* [YOUR INSTRUCTIONS]
Go to the line in the entries below that holds "yellow star: (163, 301) -> (129, 222), moved" and repeat exactly from there through the line that holds "purple cross: (207, 101)", inclusive.

* [EXTRACTED ENTRIES]
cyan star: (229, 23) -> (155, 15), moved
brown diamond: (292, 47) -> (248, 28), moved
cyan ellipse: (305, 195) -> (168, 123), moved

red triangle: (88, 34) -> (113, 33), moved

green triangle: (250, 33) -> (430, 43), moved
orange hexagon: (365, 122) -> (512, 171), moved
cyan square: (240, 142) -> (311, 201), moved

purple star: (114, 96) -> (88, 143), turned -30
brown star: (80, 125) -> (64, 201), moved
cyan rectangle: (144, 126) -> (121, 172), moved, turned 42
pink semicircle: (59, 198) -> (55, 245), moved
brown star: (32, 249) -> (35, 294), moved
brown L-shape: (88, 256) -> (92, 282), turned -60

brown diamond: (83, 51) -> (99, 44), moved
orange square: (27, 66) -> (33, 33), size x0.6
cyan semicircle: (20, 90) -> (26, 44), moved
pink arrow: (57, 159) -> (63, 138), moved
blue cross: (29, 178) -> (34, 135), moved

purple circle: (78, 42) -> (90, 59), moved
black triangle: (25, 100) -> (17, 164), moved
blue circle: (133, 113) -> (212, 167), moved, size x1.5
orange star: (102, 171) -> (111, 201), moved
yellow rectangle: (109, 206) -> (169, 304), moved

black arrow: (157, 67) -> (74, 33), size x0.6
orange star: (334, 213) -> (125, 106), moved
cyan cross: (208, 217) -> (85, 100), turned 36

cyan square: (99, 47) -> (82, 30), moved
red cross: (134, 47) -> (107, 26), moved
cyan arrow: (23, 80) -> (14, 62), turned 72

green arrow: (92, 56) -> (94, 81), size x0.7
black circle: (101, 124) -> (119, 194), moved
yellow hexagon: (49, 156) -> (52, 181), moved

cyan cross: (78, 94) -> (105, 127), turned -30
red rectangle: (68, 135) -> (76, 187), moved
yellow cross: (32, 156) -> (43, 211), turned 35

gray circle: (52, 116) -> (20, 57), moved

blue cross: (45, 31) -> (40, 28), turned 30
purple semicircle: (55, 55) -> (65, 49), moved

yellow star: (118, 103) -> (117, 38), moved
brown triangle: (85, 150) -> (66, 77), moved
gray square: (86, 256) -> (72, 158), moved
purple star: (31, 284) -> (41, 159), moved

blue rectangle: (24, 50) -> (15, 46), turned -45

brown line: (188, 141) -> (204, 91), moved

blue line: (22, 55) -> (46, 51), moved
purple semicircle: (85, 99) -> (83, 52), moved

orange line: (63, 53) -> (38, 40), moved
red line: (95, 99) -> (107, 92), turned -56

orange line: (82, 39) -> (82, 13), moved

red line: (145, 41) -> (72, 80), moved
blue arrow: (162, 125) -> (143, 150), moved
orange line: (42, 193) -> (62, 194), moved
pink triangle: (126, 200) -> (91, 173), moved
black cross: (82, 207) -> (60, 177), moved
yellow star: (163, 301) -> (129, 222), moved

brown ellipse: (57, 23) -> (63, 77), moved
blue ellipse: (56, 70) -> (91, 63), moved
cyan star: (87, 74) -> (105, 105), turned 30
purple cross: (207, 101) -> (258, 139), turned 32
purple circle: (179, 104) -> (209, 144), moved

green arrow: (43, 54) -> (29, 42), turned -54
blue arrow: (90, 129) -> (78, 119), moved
--
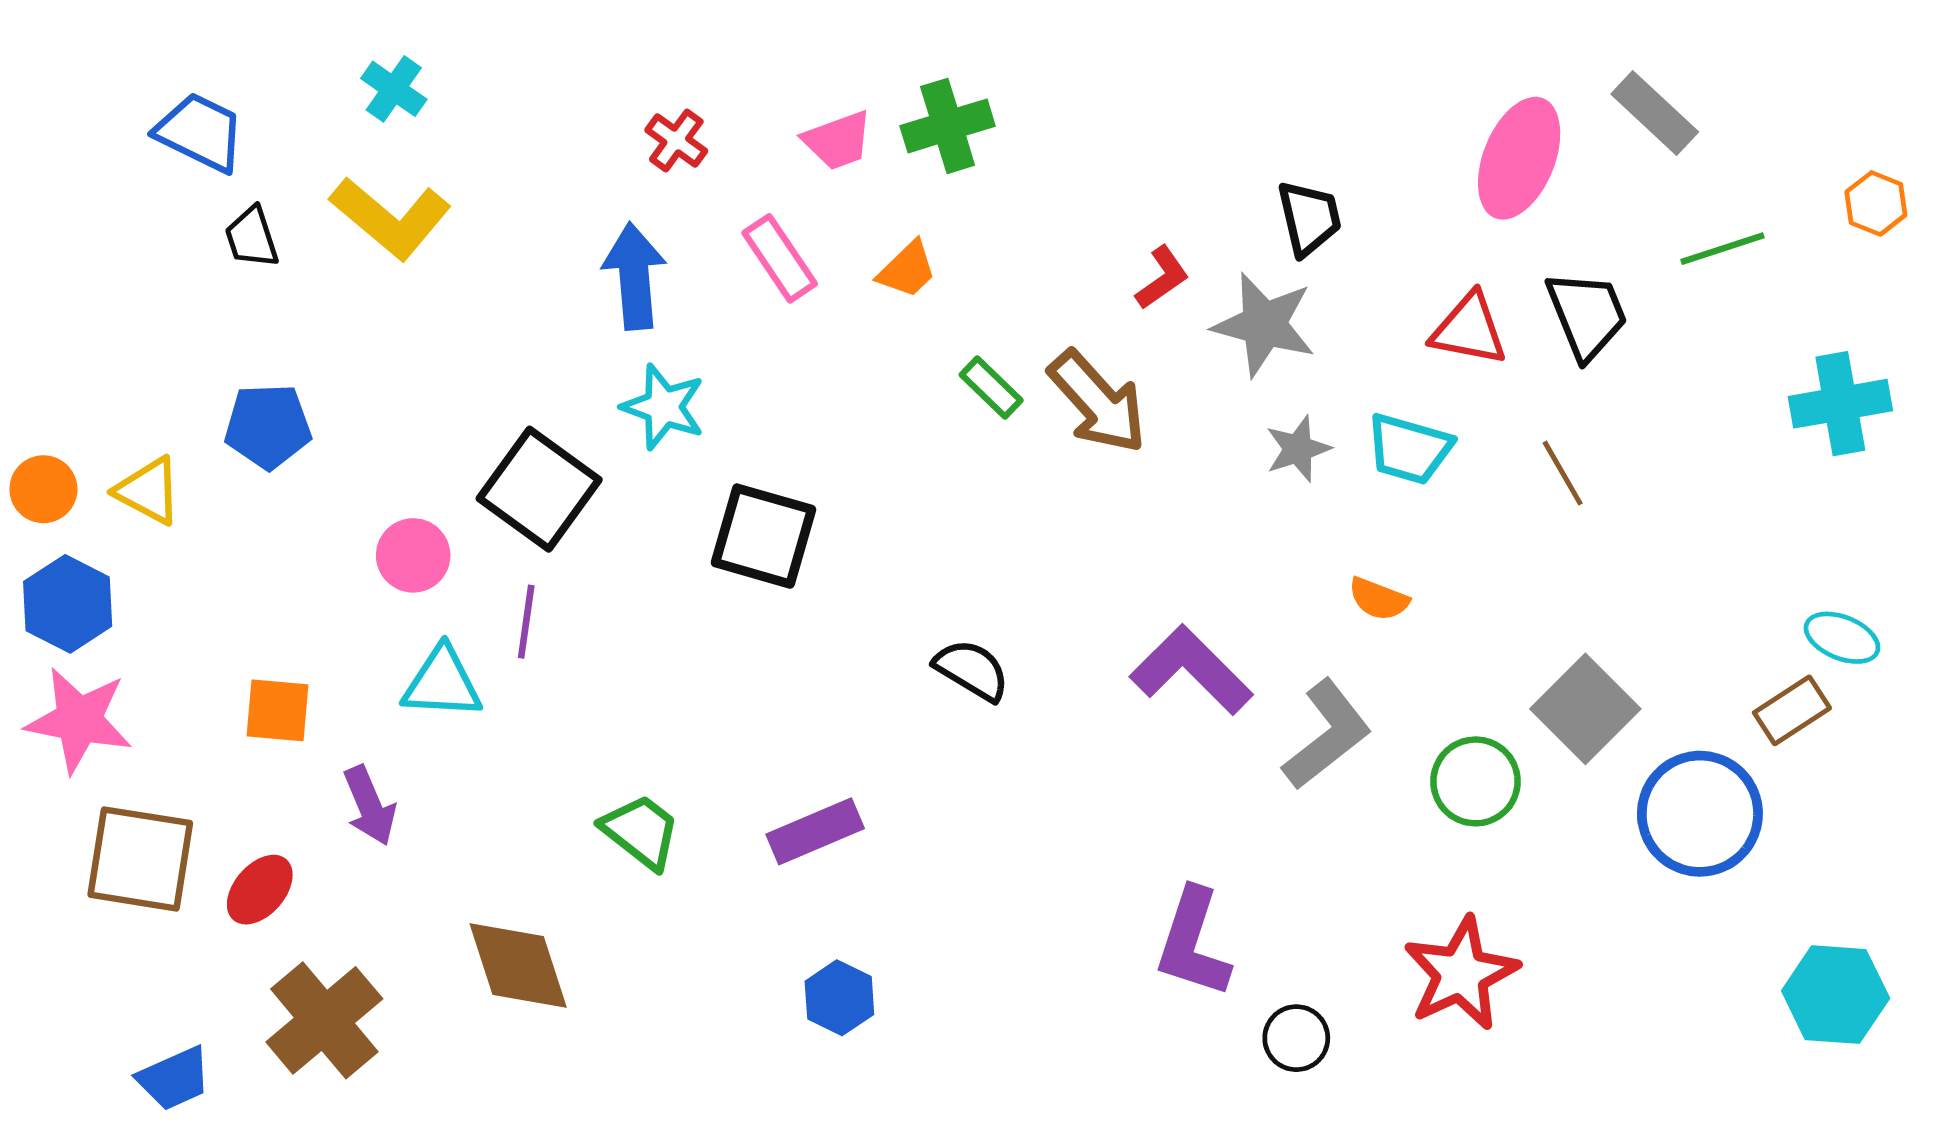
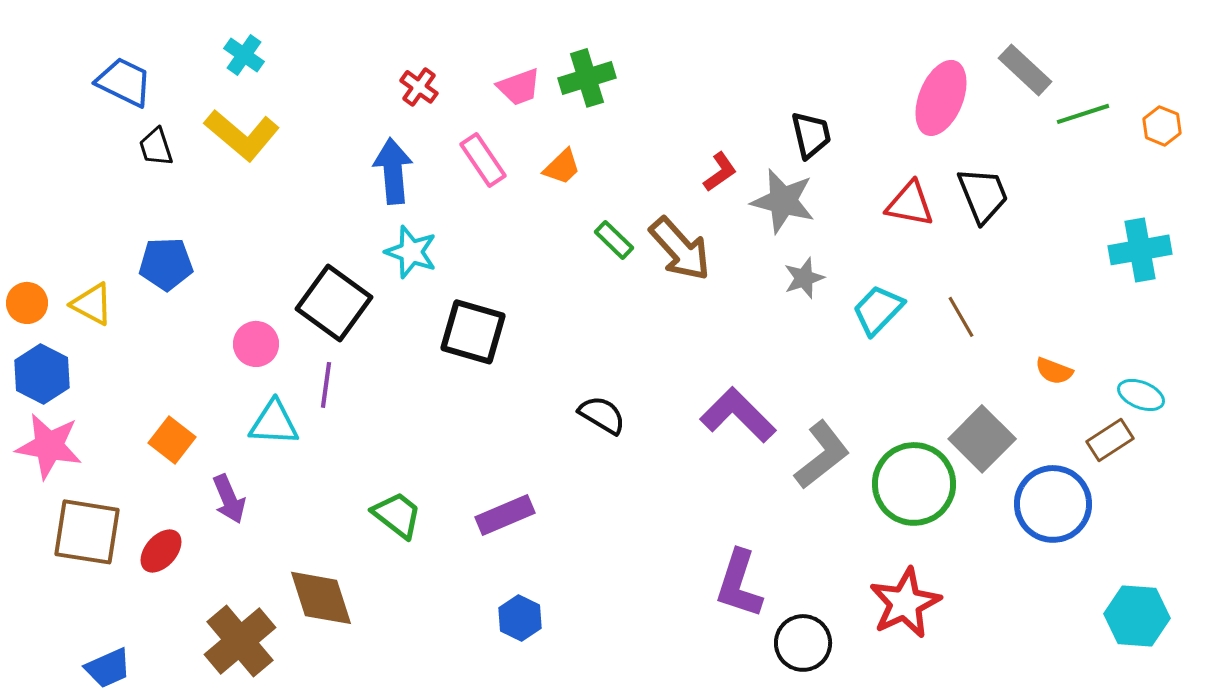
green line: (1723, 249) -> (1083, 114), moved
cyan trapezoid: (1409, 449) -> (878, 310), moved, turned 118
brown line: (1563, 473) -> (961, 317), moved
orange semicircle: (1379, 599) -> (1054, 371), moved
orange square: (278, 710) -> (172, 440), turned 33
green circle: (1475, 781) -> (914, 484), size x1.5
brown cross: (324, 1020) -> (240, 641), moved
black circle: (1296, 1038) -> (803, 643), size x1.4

* [REPLY]
yellow star: (163, 301) -> (129, 222), moved

brown ellipse: (57, 23) -> (63, 77), moved
blue ellipse: (56, 70) -> (91, 63), moved
cyan star: (87, 74) -> (105, 105), turned 30
purple cross: (207, 101) -> (258, 139), turned 32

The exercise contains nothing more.